> _Records for the exercise_
## start
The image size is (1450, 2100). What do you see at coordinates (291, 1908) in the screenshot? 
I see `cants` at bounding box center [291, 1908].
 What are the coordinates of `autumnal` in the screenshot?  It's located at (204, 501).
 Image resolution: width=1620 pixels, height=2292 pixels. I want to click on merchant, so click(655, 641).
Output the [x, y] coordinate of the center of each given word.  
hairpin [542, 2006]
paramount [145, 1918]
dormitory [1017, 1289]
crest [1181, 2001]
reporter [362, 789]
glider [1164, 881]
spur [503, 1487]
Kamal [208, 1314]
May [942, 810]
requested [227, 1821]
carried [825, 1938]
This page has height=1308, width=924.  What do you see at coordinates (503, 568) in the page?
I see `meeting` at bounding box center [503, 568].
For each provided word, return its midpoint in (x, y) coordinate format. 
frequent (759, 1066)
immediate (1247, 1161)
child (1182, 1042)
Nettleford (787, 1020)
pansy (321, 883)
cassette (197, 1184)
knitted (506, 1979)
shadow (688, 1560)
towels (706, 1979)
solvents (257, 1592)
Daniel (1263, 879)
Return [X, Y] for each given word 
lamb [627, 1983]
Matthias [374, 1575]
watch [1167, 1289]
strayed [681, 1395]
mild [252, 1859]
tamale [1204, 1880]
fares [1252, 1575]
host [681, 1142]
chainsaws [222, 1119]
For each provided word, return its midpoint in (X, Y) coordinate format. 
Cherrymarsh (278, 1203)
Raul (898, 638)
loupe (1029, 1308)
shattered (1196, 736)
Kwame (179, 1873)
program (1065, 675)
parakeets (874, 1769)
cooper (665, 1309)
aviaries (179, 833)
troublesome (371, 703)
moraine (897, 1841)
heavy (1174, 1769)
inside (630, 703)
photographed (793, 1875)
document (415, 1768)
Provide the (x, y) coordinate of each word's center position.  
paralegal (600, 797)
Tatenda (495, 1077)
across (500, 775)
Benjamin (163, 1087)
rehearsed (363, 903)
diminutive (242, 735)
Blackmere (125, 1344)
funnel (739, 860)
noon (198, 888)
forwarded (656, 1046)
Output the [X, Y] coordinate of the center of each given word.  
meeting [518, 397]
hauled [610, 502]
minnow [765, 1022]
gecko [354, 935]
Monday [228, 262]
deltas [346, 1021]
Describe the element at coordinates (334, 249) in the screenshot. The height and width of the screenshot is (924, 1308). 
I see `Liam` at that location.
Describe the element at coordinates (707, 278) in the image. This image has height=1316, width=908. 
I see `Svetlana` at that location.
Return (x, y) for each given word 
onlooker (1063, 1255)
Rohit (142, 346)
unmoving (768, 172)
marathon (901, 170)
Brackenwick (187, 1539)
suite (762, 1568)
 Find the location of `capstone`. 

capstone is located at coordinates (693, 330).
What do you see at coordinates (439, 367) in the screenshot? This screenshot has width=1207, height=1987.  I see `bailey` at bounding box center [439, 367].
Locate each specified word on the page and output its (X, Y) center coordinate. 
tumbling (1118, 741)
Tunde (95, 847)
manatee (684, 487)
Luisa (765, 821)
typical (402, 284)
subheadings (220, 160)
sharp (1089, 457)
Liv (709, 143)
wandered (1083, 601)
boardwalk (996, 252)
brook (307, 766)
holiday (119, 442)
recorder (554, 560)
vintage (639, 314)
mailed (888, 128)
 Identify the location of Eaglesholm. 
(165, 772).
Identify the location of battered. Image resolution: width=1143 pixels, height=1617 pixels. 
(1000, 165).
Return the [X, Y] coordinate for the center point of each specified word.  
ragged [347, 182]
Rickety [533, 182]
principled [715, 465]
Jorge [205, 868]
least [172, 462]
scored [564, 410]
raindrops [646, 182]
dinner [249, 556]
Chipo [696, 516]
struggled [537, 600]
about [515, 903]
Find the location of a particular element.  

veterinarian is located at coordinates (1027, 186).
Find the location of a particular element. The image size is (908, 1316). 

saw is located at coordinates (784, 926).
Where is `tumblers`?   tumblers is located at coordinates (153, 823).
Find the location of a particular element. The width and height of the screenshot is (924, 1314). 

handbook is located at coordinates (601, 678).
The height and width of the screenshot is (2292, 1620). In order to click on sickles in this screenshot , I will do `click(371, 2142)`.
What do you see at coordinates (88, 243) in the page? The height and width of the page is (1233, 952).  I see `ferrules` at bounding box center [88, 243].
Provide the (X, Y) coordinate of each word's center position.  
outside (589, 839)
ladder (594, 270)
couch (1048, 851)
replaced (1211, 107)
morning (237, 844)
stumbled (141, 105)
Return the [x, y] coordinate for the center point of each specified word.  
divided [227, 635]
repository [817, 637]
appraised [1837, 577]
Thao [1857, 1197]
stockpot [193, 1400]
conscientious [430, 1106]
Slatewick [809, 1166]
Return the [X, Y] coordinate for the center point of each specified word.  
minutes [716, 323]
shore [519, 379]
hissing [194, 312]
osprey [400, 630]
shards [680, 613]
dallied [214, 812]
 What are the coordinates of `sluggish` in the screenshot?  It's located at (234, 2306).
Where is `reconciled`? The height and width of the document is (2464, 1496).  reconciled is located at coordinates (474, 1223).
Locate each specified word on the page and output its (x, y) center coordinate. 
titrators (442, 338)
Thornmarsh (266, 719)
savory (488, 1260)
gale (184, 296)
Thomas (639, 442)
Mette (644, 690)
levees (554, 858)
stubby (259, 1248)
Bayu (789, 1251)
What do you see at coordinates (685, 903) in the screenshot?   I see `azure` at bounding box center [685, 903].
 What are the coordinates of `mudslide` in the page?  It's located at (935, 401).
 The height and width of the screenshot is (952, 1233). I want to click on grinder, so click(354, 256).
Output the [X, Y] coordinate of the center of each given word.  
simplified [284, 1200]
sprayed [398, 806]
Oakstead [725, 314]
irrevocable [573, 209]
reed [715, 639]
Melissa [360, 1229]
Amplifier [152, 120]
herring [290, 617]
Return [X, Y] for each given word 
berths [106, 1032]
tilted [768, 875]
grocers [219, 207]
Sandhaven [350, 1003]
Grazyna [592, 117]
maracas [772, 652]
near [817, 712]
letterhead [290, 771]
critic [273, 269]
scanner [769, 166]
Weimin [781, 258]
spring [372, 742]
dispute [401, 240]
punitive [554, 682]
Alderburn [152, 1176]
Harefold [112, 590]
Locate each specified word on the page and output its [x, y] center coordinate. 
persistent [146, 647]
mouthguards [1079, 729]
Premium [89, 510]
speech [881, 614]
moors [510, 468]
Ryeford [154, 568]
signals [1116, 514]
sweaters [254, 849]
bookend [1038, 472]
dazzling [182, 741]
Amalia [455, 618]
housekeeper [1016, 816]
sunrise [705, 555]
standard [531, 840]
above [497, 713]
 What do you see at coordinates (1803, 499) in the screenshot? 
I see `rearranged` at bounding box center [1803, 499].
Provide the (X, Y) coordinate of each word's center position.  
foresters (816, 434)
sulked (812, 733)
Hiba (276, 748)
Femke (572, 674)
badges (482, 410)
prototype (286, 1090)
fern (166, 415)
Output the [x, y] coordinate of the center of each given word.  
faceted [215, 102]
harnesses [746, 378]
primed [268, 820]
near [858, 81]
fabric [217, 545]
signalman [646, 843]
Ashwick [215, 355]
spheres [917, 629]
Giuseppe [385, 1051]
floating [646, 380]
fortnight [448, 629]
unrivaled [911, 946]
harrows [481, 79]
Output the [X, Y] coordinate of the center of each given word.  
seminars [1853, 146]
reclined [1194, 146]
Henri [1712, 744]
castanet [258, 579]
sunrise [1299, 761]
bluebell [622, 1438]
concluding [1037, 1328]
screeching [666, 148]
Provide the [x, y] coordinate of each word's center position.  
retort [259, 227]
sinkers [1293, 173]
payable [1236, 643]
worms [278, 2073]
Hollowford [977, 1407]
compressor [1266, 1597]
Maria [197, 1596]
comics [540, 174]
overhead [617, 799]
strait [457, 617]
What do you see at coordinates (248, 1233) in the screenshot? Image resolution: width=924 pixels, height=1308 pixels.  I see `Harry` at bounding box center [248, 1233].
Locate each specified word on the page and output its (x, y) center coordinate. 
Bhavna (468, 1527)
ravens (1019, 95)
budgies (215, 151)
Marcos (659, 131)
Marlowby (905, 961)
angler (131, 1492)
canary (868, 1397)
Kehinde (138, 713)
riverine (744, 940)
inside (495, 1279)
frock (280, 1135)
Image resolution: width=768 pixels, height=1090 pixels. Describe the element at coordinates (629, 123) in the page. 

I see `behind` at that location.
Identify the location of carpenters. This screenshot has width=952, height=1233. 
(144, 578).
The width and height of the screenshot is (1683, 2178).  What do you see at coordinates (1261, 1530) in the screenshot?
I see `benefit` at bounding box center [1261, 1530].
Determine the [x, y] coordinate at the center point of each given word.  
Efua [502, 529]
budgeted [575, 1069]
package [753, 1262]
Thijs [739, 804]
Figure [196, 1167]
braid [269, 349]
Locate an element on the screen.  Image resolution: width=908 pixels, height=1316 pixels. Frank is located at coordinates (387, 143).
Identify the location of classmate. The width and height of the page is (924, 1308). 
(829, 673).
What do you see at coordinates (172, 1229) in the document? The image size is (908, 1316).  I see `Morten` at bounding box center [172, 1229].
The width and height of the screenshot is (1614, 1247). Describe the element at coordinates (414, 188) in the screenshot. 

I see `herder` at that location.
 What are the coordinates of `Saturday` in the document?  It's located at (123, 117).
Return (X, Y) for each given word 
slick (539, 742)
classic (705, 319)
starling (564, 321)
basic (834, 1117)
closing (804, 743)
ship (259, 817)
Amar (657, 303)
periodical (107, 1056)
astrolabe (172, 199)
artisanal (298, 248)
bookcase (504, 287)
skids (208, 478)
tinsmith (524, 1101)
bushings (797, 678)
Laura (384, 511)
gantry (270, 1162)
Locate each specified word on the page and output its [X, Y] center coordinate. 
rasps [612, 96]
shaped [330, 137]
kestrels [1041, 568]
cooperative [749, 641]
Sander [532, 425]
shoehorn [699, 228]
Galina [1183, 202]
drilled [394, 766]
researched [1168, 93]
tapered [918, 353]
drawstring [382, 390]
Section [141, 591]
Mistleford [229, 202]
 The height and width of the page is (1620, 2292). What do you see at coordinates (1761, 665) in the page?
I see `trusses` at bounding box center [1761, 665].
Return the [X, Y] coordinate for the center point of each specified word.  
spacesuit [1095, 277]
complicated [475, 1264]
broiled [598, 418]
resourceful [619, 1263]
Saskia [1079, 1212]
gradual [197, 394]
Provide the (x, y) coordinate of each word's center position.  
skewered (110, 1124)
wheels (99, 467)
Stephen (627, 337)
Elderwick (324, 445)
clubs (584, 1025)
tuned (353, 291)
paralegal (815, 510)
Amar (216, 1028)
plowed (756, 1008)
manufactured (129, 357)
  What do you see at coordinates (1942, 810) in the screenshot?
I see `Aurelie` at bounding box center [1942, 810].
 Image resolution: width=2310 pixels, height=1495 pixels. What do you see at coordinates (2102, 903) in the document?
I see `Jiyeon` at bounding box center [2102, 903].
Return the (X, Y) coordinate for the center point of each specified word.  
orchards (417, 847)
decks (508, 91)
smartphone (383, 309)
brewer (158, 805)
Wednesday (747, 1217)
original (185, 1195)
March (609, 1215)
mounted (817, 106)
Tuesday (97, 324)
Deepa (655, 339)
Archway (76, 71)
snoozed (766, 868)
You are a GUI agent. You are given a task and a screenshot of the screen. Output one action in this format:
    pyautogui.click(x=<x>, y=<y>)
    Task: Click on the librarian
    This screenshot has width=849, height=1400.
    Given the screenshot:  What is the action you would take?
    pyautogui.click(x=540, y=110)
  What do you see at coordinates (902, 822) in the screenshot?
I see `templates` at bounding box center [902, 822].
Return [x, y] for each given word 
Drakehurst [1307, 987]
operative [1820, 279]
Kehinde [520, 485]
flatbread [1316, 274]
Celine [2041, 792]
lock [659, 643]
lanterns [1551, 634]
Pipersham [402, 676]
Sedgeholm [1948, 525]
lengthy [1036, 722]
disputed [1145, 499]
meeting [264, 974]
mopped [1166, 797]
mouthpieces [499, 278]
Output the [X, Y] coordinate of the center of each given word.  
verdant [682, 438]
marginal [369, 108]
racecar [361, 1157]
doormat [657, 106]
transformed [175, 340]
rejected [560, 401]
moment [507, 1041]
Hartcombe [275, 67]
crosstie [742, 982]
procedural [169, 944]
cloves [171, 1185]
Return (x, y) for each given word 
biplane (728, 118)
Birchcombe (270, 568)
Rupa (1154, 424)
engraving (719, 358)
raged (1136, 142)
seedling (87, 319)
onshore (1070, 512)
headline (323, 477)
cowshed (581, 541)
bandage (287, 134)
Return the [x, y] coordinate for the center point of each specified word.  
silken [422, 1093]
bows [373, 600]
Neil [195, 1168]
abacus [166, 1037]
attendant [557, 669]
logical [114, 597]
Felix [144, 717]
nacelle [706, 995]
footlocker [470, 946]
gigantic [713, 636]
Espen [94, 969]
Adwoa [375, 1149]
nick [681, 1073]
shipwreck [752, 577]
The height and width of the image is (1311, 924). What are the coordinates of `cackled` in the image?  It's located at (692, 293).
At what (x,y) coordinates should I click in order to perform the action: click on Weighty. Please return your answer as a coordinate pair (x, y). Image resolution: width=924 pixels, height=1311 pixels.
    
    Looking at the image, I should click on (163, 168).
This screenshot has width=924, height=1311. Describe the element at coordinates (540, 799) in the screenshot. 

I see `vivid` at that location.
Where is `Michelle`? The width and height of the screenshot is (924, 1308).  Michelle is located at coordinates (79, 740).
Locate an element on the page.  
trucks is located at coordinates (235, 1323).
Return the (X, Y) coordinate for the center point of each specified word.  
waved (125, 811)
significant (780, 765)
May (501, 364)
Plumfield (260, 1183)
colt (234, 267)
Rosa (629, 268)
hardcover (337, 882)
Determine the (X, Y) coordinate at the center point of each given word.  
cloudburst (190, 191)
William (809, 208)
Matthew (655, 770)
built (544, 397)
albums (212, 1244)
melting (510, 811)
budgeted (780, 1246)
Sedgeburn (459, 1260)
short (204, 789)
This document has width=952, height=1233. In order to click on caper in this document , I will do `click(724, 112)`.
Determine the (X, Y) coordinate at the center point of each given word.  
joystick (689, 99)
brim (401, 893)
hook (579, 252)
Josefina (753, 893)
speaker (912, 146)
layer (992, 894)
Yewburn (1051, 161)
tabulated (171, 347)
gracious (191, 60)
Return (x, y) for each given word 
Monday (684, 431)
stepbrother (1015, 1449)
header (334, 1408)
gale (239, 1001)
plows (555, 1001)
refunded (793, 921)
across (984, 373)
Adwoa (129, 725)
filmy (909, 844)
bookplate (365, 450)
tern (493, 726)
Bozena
## end
> _Exercise_
Give the records above as a numbered list, leaving out any blank lines. Begin at the line that has "ship (259, 817)" and stop after the line that has "plowed (756, 1008)".

> _The response_
1. ship (259, 817)
2. Amar (657, 303)
3. periodical (107, 1056)
4. astrolabe (172, 199)
5. artisanal (298, 248)
6. bookcase (504, 287)
7. skids (208, 478)
8. tinsmith (524, 1101)
9. bushings (797, 678)
10. Laura (384, 511)
11. gantry (270, 1162)
12. Locate each specified word on the page and output its [X, Y] center coordinate. 
13. rasps [612, 96]
14. shaped [330, 137]
15. kestrels [1041, 568]
16. cooperative [749, 641]
17. Sander [532, 425]
18. shoehorn [699, 228]
19. Galina [1183, 202]
20. drilled [394, 766]
21. researched [1168, 93]
22. tapered [918, 353]
23. drawstring [382, 390]
24. Section [141, 591]
25. Mistleford [229, 202]
26.  The height and width of the page is (1620, 2292). What do you see at coordinates (1761, 665) in the page?
27. I see `trusses` at bounding box center [1761, 665].
28. Return the [X, Y] coordinate for the center point of each specified word.  
29. spacesuit [1095, 277]
30. complicated [475, 1264]
31. broiled [598, 418]
32. resourceful [619, 1263]
33. Saskia [1079, 1212]
34. gradual [197, 394]
35. Provide the (x, y) coordinate of each word's center position.  
36. skewered (110, 1124)
37. wheels (99, 467)
38. Stephen (627, 337)
39. Elderwick (324, 445)
40. clubs (584, 1025)
41. tuned (353, 291)
42. paralegal (815, 510)
43. Amar (216, 1028)
44. plowed (756, 1008)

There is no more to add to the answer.